>>

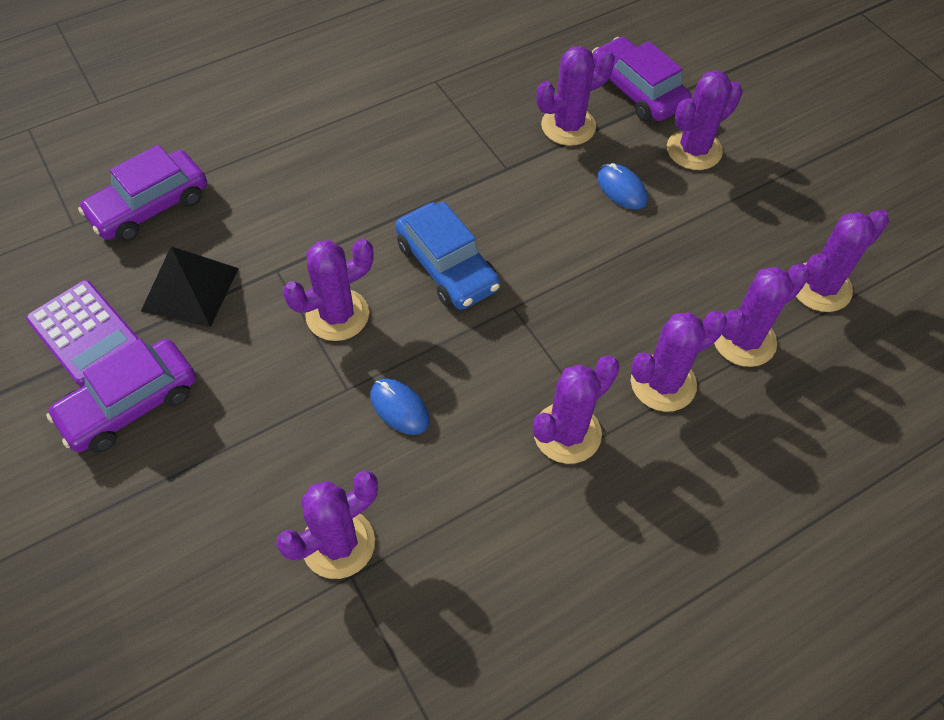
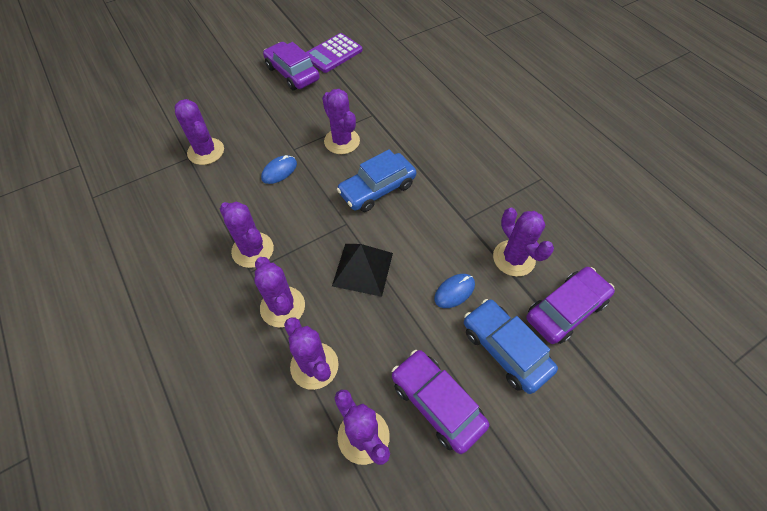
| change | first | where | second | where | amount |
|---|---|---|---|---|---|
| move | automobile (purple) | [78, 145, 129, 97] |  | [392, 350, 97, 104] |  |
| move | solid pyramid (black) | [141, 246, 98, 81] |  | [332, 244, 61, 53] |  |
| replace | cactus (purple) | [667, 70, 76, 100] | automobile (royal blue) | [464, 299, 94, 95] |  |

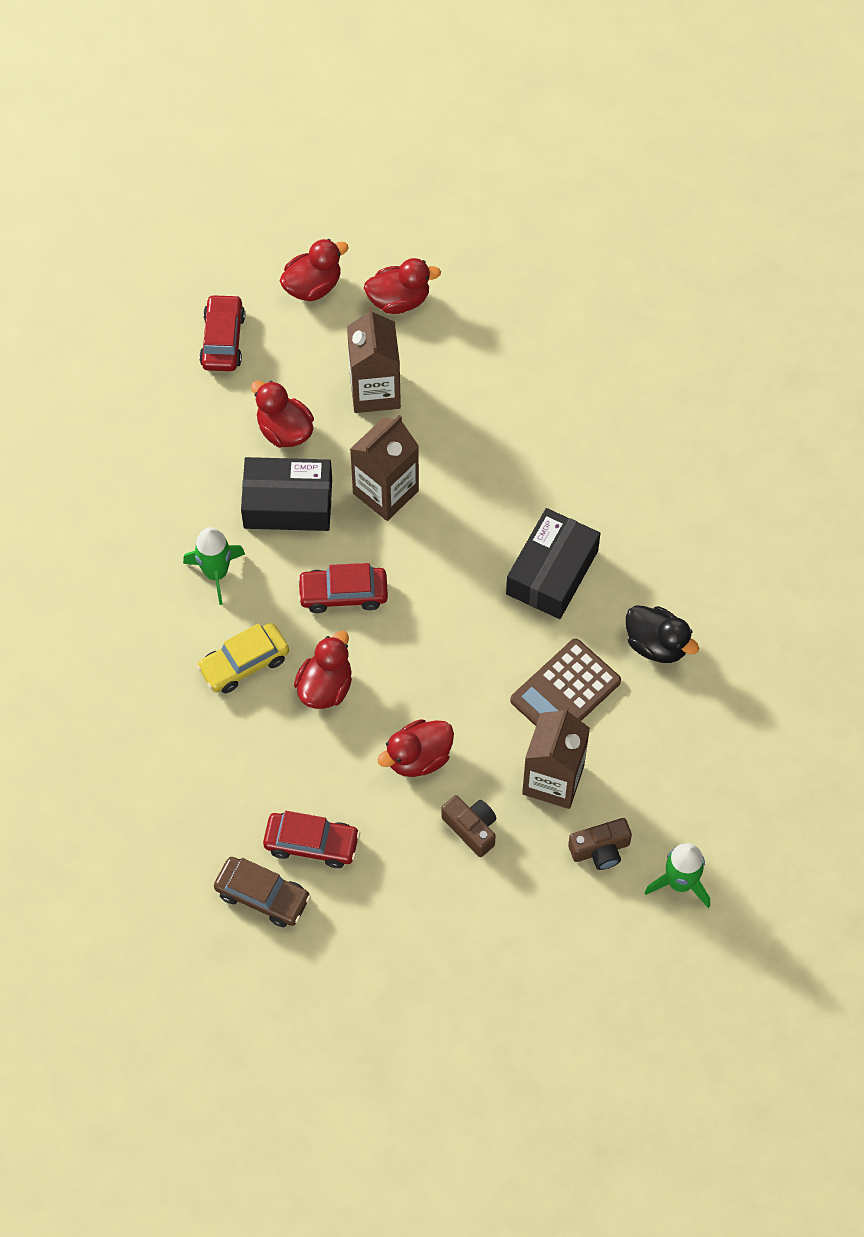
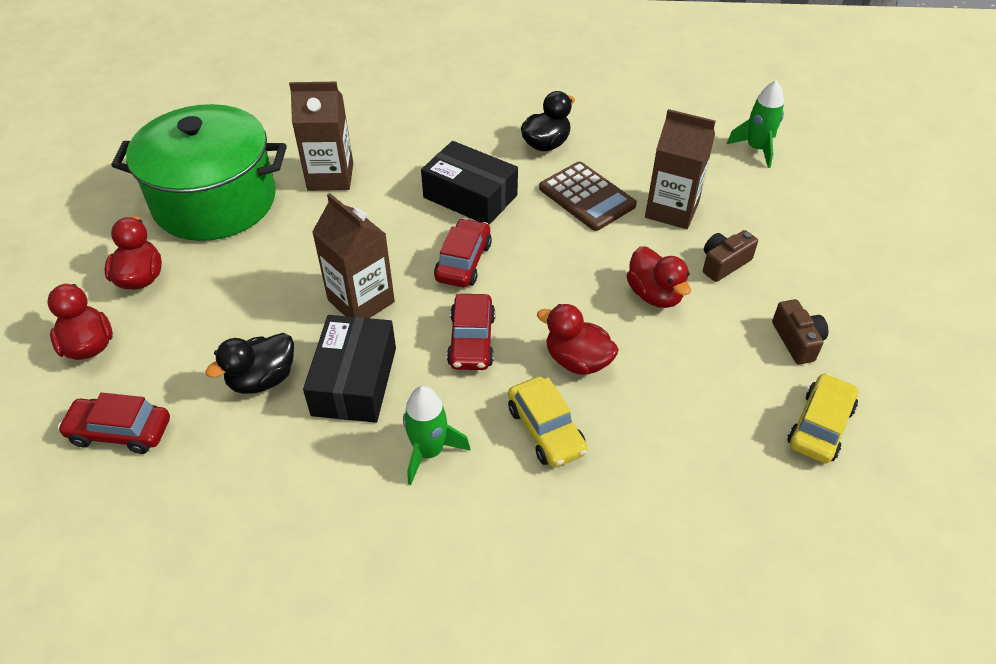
| change | first | where | second | where | amount |
|---|---|---|---|---|---|
| insert |  |  | cooking pot (emerald) | [111, 104, 176, 137] |  |
| move | automobile (crimson) | [263, 811, 97, 57] |  | [434, 218, 58, 69] |  |
| move | juice carton (russet) | [347, 307, 54, 106] |  | [289, 82, 64, 109] |  |
| move | compact camera (russet) | [568, 818, 64, 52] |  | [772, 299, 56, 65] |  |
| recolor | automobile (russet) | [214, 857, 97, 70] | automobile (bright yellow) | [787, 373, 71, 90] |  |
| recolor | rubber duck (crimson) | [251, 381, 63, 66] | rubber duck (black) | [205, 333, 89, 61] |  |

<<

» WHAT IS BEING ASKED:
In the answer, include exactly the lines from the top of the entries through the line containing "move | solid", and nothing else, not even the pictures.

» SOLVED PROBLEM:
| change | first | where | second | where | amount |
|---|---|---|---|---|---|
| move | automobile (purple) | [78, 145, 129, 97] |  | [392, 350, 97, 104] |  |
| move | solid pyramid (black) | [141, 246, 98, 81] |  | [332, 244, 61, 53] |  |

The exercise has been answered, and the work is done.